◆ **Problem statement**
If a line in the entries below contains "white", copy it.

◆ **Provided records**
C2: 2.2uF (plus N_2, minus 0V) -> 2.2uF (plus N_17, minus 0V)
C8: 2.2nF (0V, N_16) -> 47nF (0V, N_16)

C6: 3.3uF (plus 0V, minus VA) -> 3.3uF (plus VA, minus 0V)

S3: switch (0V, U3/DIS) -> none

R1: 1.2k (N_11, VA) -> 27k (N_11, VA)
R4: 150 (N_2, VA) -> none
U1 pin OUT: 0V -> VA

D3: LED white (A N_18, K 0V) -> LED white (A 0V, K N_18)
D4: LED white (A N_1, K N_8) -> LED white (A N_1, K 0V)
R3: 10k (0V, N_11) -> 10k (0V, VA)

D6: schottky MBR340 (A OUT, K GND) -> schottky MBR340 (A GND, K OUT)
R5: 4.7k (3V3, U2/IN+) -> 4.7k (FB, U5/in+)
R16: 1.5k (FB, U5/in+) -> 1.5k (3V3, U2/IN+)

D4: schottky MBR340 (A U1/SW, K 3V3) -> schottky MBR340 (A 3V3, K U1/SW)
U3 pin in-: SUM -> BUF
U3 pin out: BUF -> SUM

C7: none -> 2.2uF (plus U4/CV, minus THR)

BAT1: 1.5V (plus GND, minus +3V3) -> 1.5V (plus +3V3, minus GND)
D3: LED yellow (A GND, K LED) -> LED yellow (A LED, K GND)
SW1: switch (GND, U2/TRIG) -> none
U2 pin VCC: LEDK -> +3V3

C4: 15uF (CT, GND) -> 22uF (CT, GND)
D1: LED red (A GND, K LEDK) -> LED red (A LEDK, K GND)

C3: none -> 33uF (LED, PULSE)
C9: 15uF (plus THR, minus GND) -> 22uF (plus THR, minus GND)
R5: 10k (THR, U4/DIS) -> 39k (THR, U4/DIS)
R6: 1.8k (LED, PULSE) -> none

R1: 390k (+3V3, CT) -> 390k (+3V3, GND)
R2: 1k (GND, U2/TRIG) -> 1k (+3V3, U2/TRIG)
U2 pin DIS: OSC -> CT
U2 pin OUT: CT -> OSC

◆ **Answer for the task**
D3: LED white (A N_18, K 0V) -> LED white (A 0V, K N_18)
D4: LED white (A N_1, K N_8) -> LED white (A N_1, K 0V)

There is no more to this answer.